***** DATA RECORDS *****

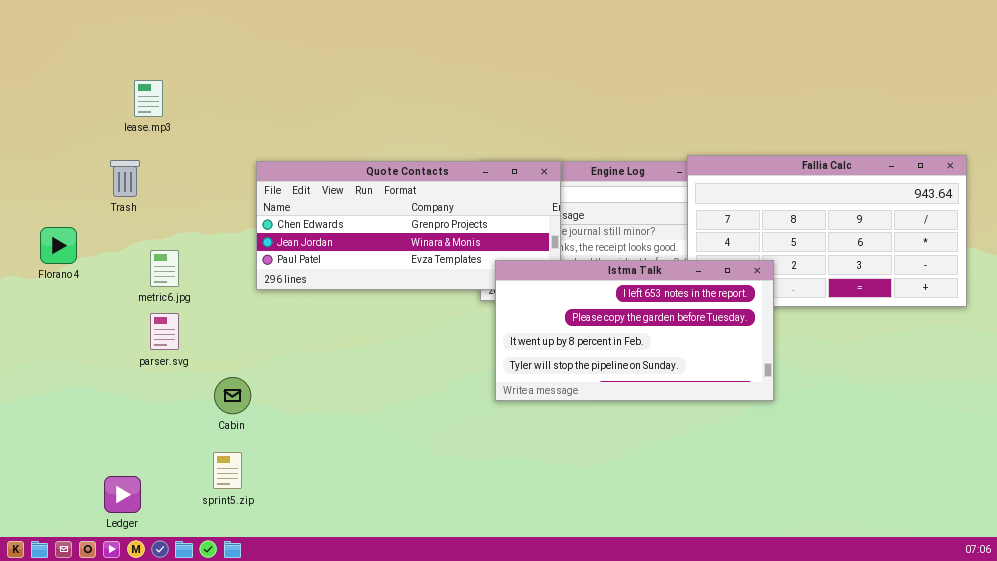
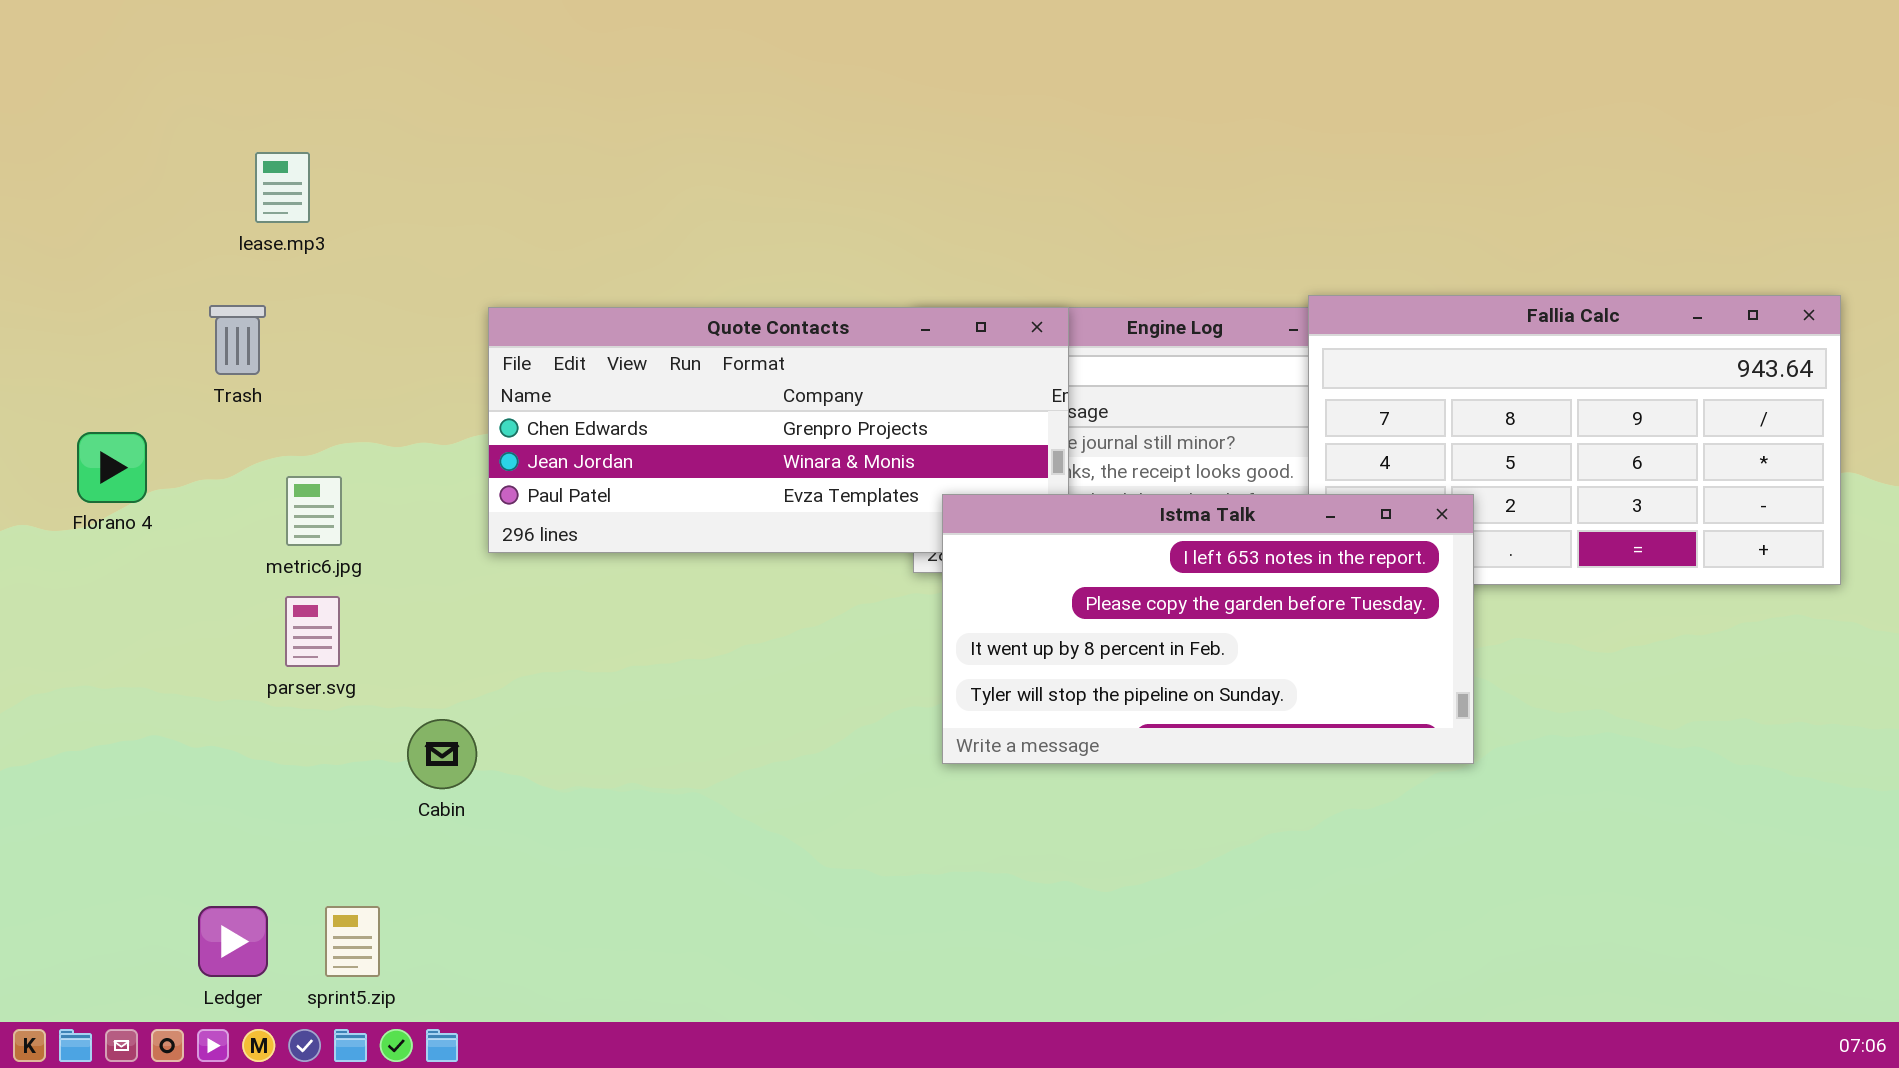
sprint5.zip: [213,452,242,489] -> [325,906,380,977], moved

*****
***** DATA RECORDS *****

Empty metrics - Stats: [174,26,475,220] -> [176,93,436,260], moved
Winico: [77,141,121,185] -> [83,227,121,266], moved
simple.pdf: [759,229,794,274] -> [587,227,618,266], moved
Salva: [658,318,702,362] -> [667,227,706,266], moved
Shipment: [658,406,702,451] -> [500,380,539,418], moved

*****
***** DATA RECORDS *****

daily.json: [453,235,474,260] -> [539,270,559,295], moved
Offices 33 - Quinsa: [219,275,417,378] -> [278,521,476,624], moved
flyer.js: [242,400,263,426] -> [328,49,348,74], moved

*****

* WHAT YOU SHOULD DO *
Would you output, from the records above, exactly the run of lines that starts at the line containing "daily.json: [453,235,474,260] ->" and ends at the line containing "flyer.js: [242,400,263,426] ->", and only that run?

* EXERCISE SOLUTION *
daily.json: [453,235,474,260] -> [539,270,559,295], moved
Offices 33 - Quinsa: [219,275,417,378] -> [278,521,476,624], moved
flyer.js: [242,400,263,426] -> [328,49,348,74], moved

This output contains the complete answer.